* **Source data**:

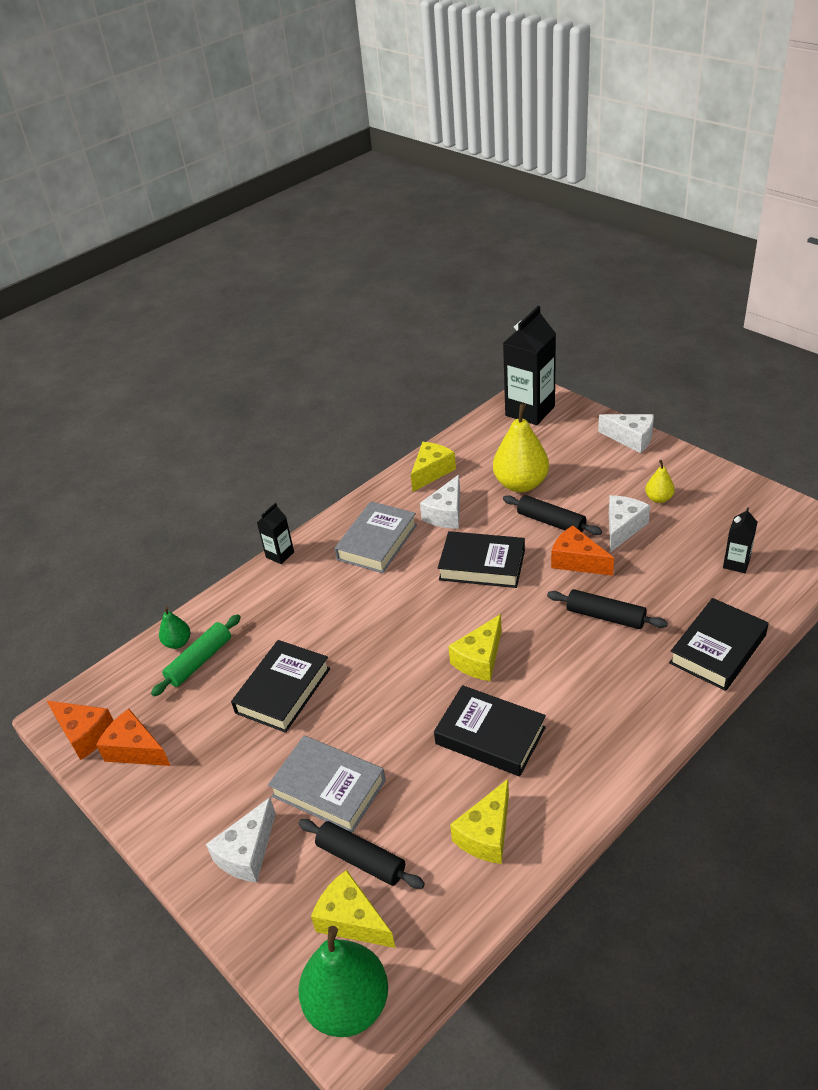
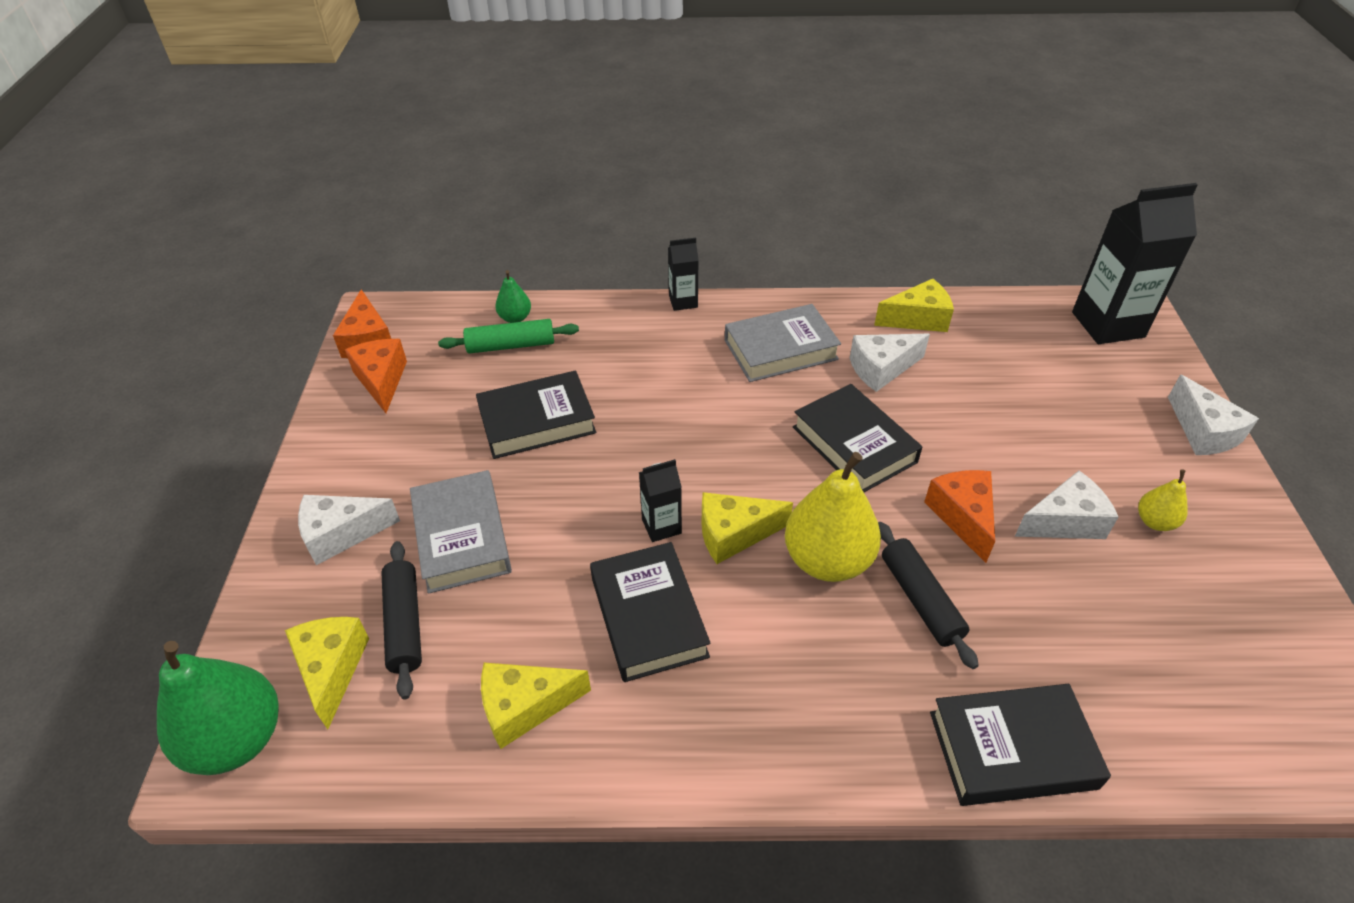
camera: 40 degrees right, 5 degrees up
(521, 484) = (1000, 393): yellow pear -> yellow pear (827, 560)
(551, 522) = (985, 455): black rolling pin -> none
(736, 563) = (1168, 672): black carton -> black carton (661, 526)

* **Task details**:
This task calls for the listing to be restated exactly, with images omitted.

* **Solution to the exercise**:
camera: 40 degrees right, 5 degrees up
(521, 484) = (1000, 393): yellow pear -> yellow pear (827, 560)
(551, 522) = (985, 455): black rolling pin -> none
(736, 563) = (1168, 672): black carton -> black carton (661, 526)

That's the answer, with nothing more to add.